- Entries shown -
■ ■ ■ ■

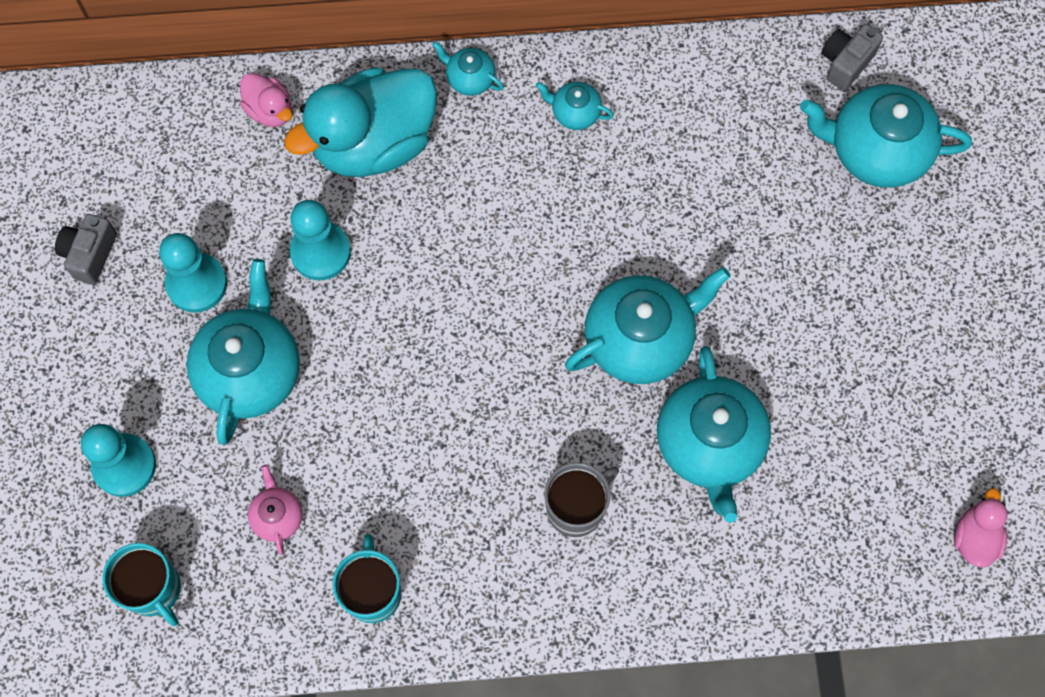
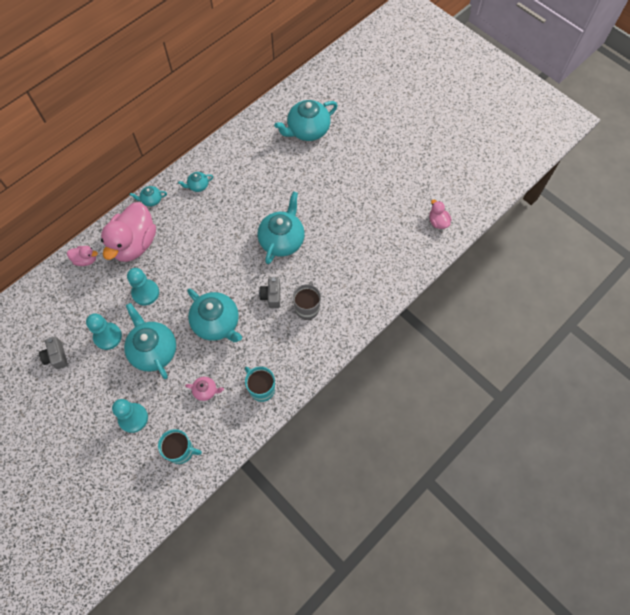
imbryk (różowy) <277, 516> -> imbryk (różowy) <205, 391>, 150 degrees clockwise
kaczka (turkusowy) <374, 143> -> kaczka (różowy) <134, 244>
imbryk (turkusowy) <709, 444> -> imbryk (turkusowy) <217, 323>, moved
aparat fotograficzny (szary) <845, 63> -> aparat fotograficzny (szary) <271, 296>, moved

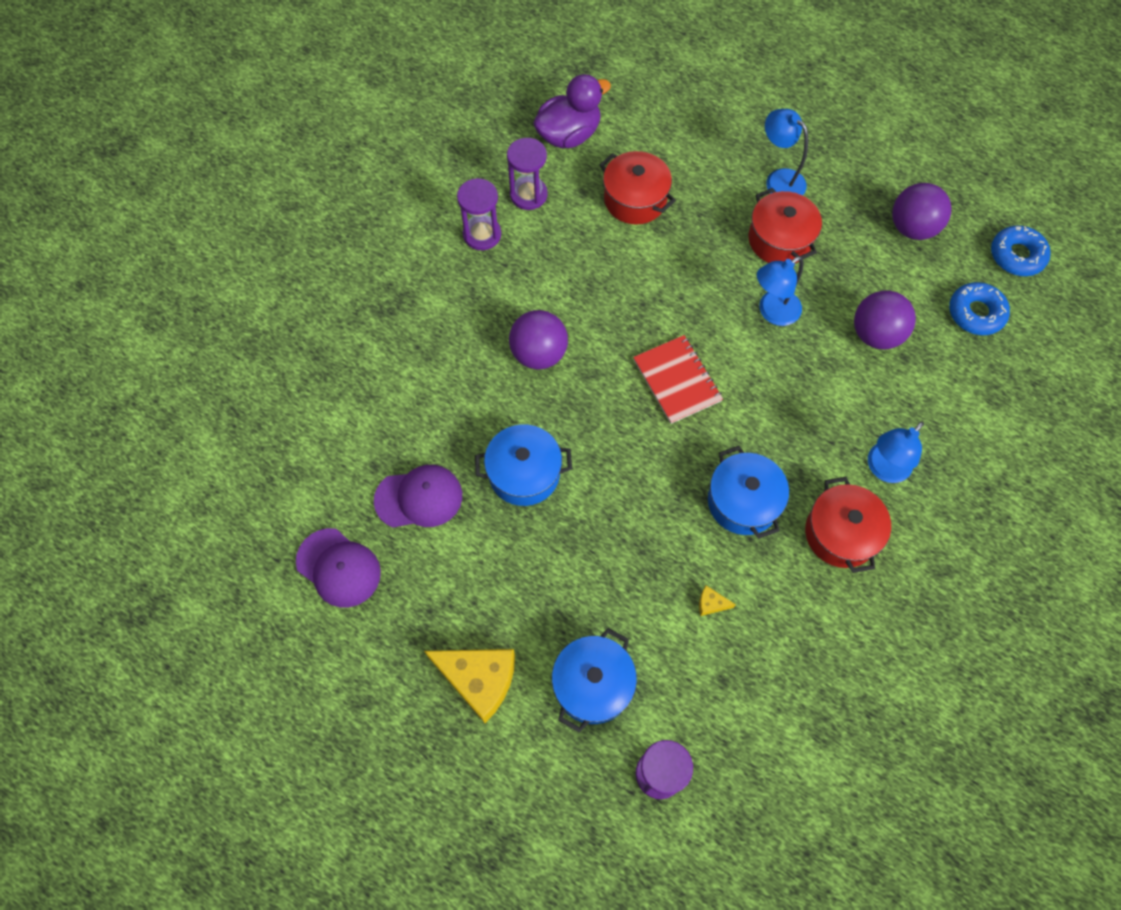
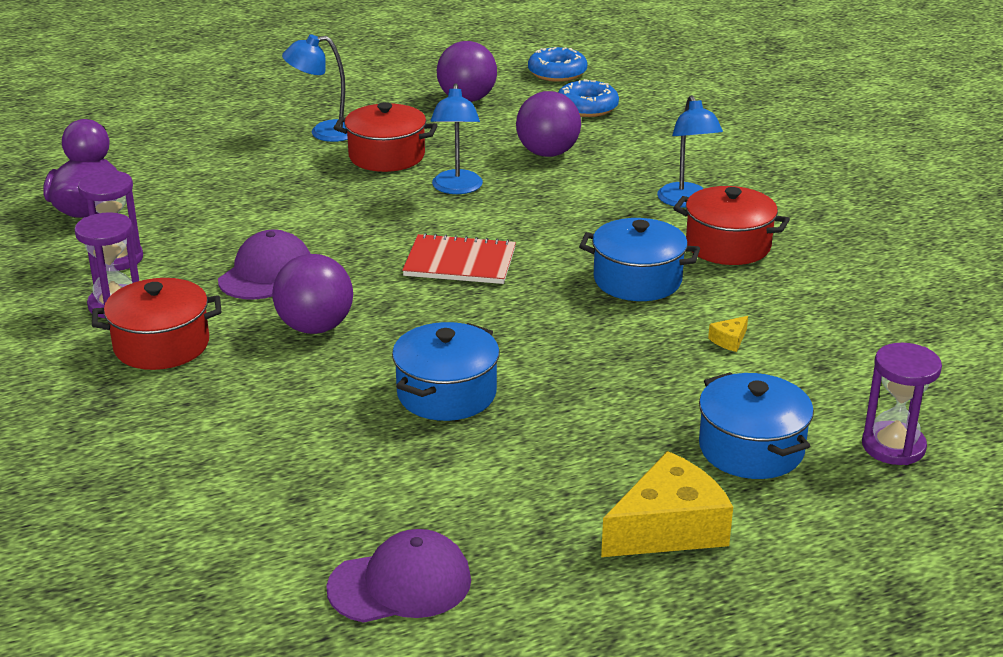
czapka (fioletowy) <419, 498> -> czapka (fioletowy) <266, 273>, moved
garnek (czerwony) <635, 199> -> garnek (czerwony) <161, 345>, moved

■ ■ ■ ■

- Work item -
Copy out exactly the lines that begin at the line with "imbryk (turkusowy) <709, 444>" and end at the final line of the entries above. Leave out the pictures.

- Problem solution -
imbryk (turkusowy) <709, 444> -> imbryk (turkusowy) <217, 323>, moved
aparat fotograficzny (szary) <845, 63> -> aparat fotograficzny (szary) <271, 296>, moved

czapka (fioletowy) <419, 498> -> czapka (fioletowy) <266, 273>, moved
garnek (czerwony) <635, 199> -> garnek (czerwony) <161, 345>, moved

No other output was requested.